◆ **TO DO**
Drop every image, then reproduce the data exactly as given.
============================================================
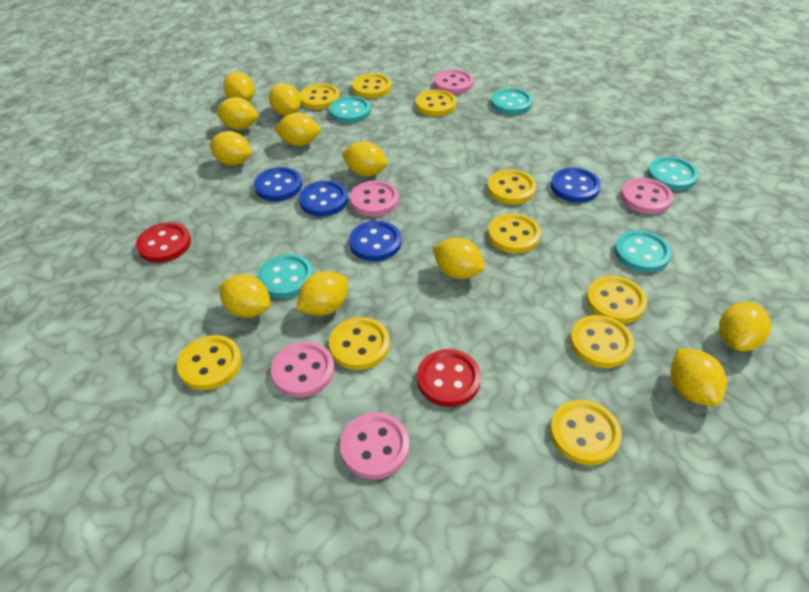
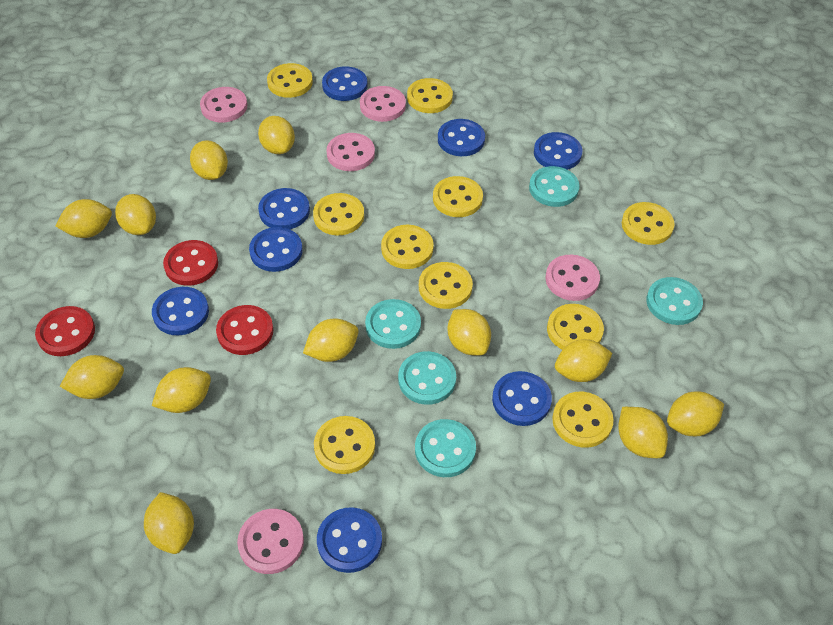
blue button: 4 -> 8
red button: 2 -> 3
yellow lemon: 11 -> 12

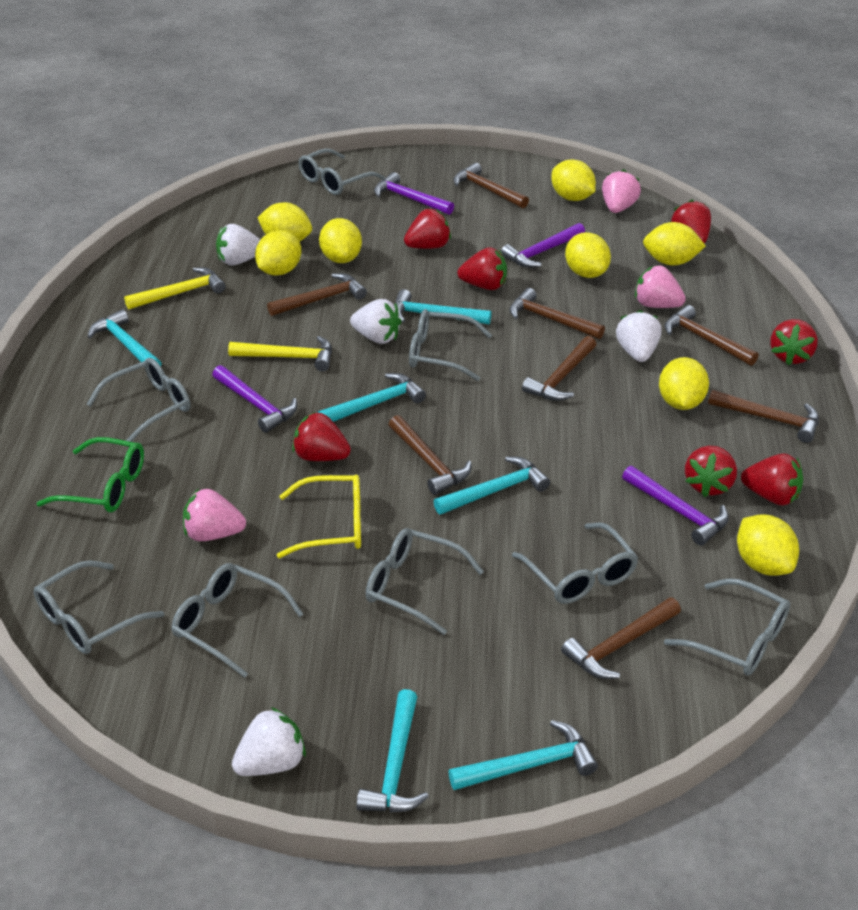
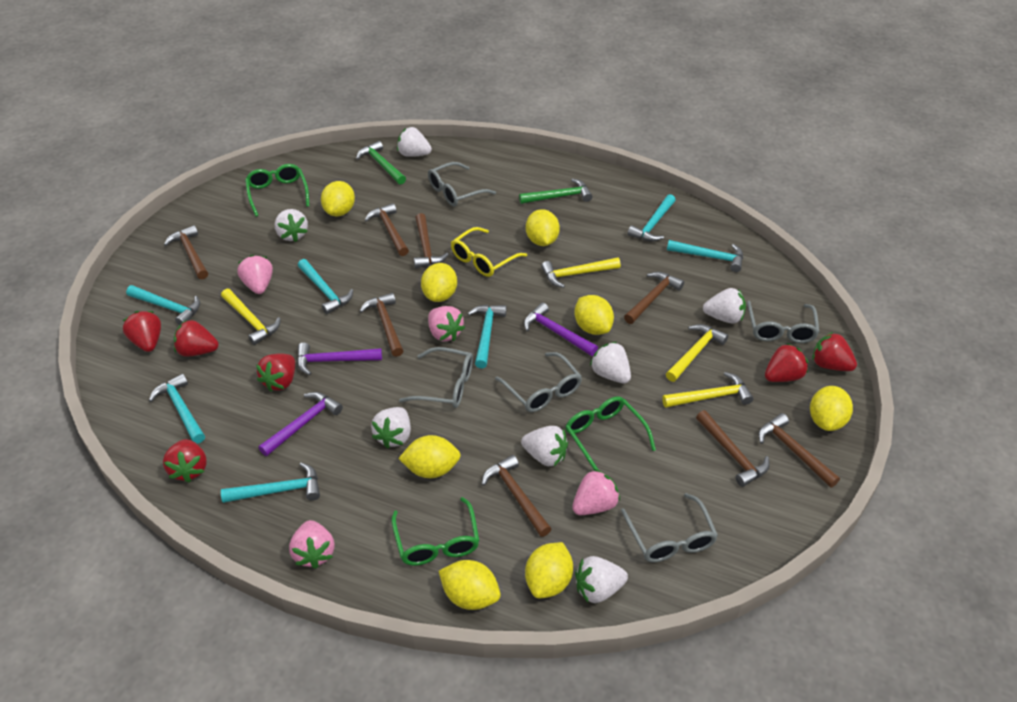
green glasses: 1 -> 3
green hammer: 0 -> 2
grey glasses: 8 -> 5
pink strawberry: 3 -> 4
purple hammer: 4 -> 3
red strawberry: 7 -> 6
turquoise hammer: 6 -> 7
white strawberry: 4 -> 7
yellow hammer: 2 -> 4

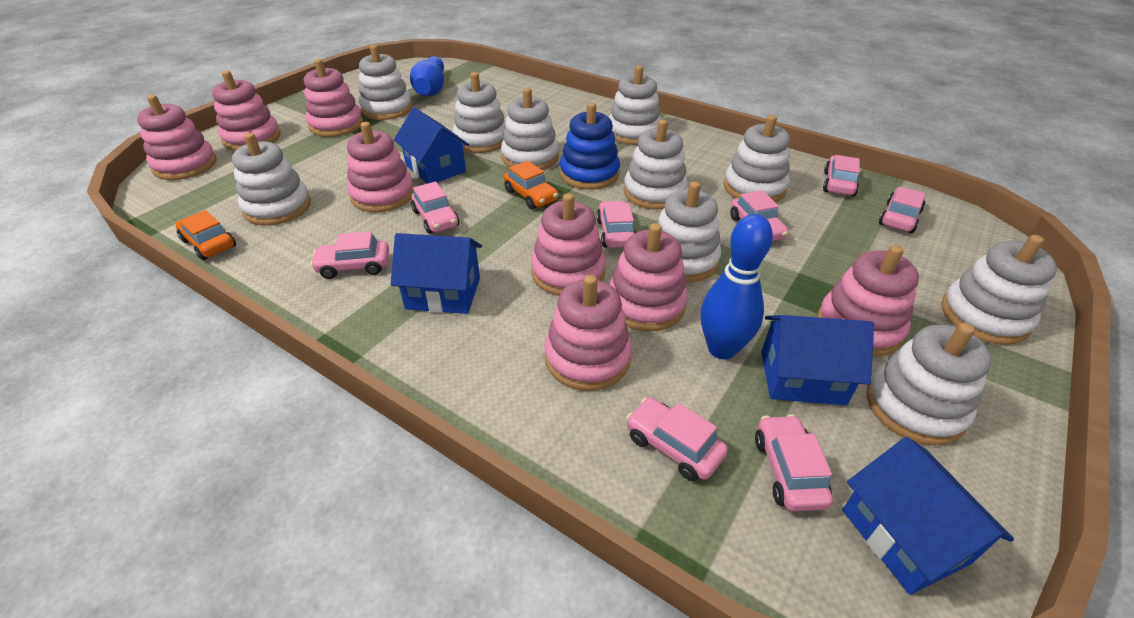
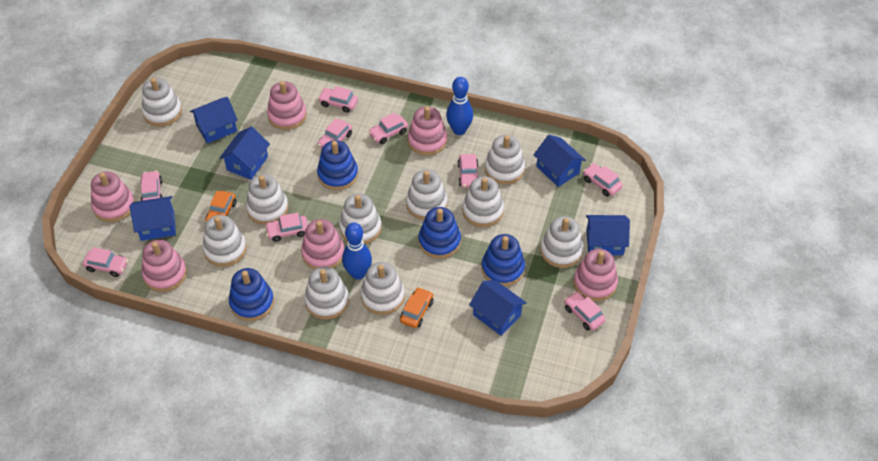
blue house: 4 -> 6
blue stacking toy: 1 -> 4
pink car: 8 -> 9
pink stacking toy: 8 -> 6

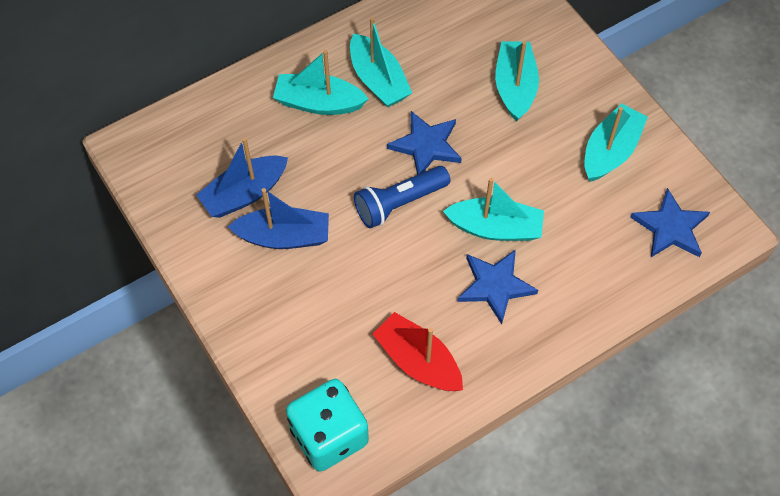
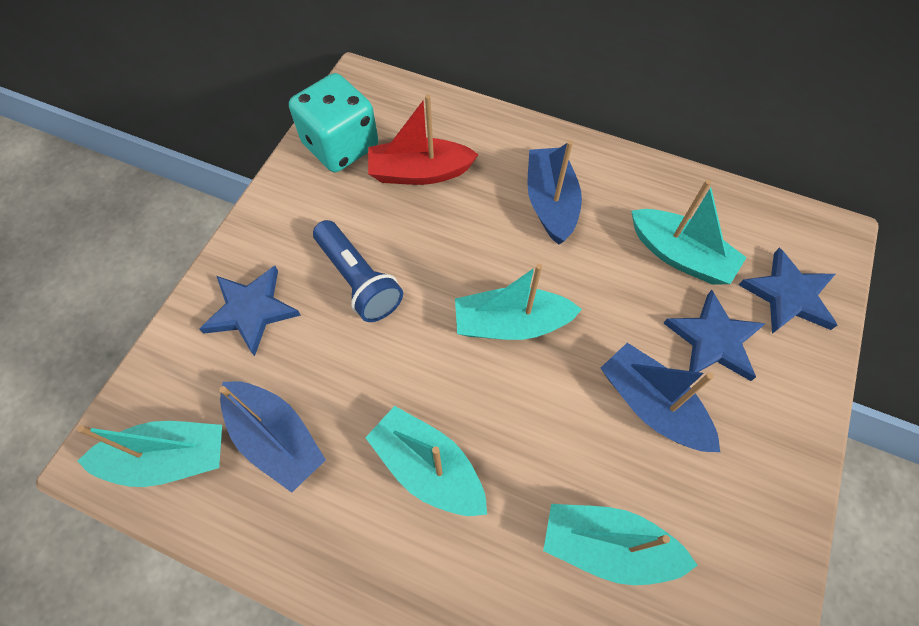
blue boat: 2 -> 3

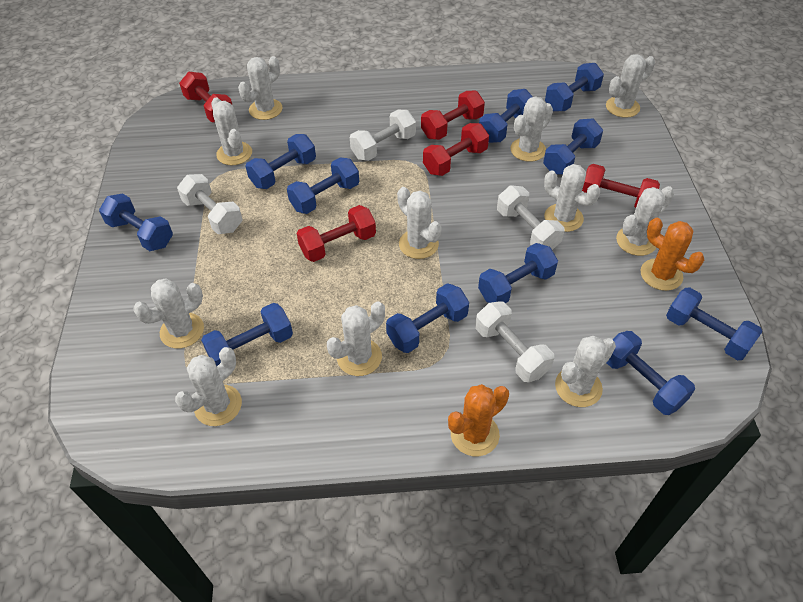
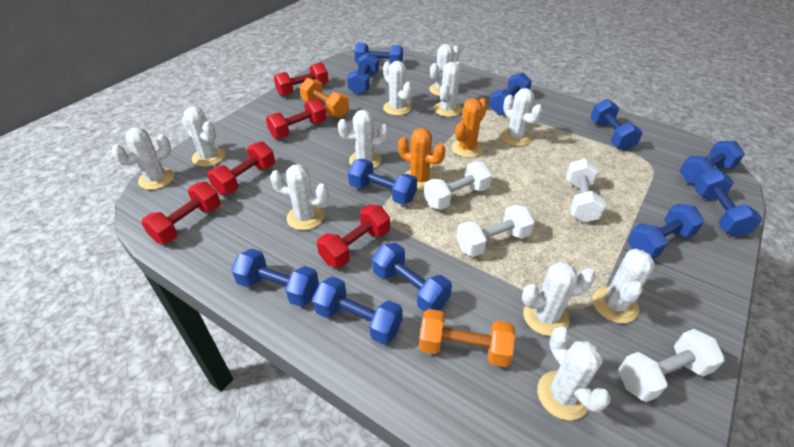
orange dumbbell: 0 -> 2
============================================================
◆ **RESPONSE TO THE EXERCISE**
blue button: 4 -> 8
red button: 2 -> 3
yellow lemon: 11 -> 12

green glasses: 1 -> 3
green hammer: 0 -> 2
grey glasses: 8 -> 5
pink strawberry: 3 -> 4
purple hammer: 4 -> 3
red strawberry: 7 -> 6
turquoise hammer: 6 -> 7
white strawberry: 4 -> 7
yellow hammer: 2 -> 4

blue house: 4 -> 6
blue stacking toy: 1 -> 4
pink car: 8 -> 9
pink stacking toy: 8 -> 6

blue boat: 2 -> 3

orange dumbbell: 0 -> 2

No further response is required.